→ **The task**
Scan the lines below for "teal"; report the number of lines that contain it, and only that.

→ **Records shown**
↓

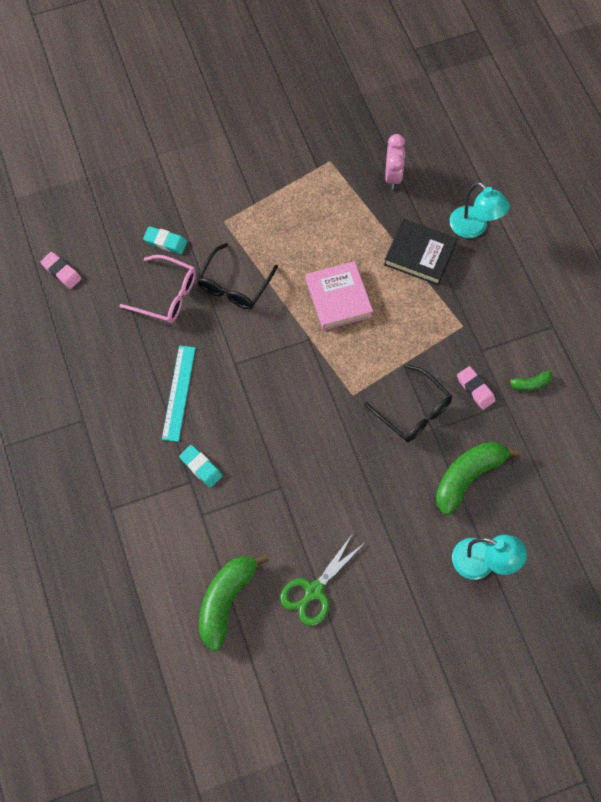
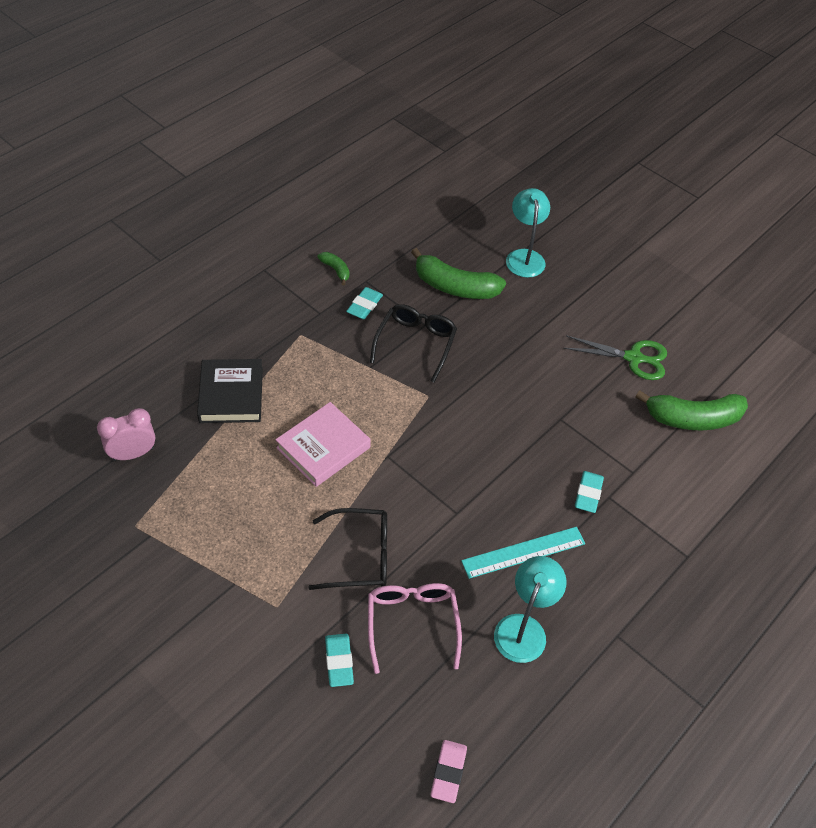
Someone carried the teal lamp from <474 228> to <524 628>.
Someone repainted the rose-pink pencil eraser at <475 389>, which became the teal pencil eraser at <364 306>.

↑
↓

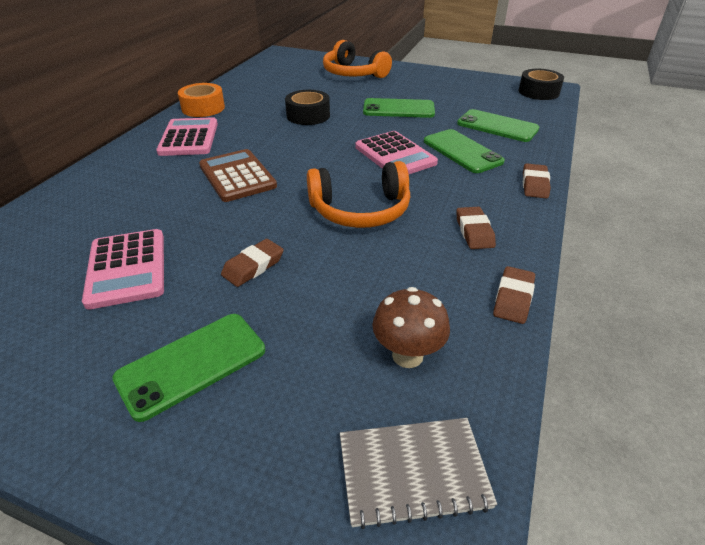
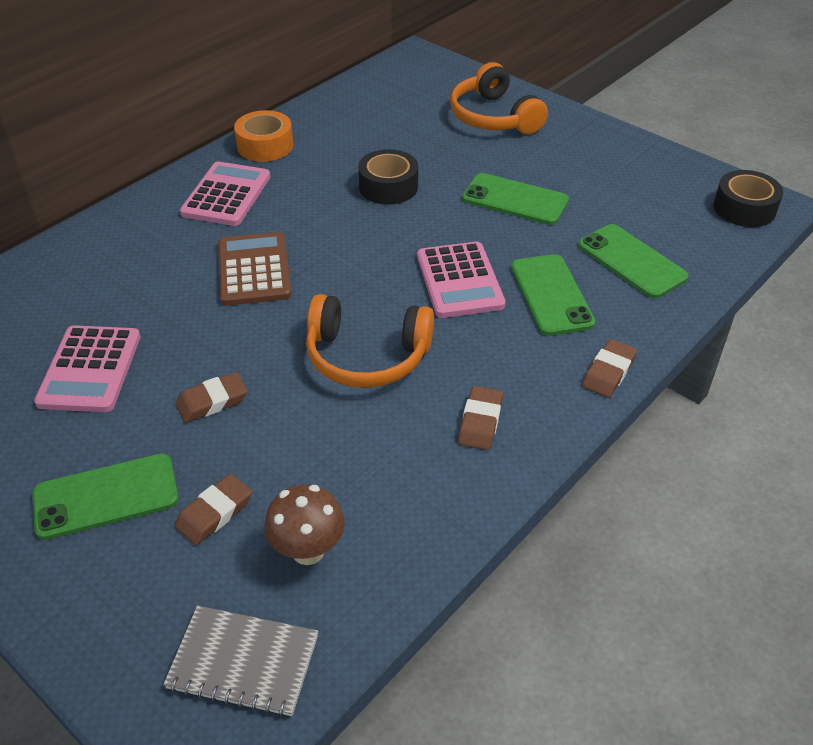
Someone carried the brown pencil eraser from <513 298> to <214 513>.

↑

→ **Answer for this exercise**
2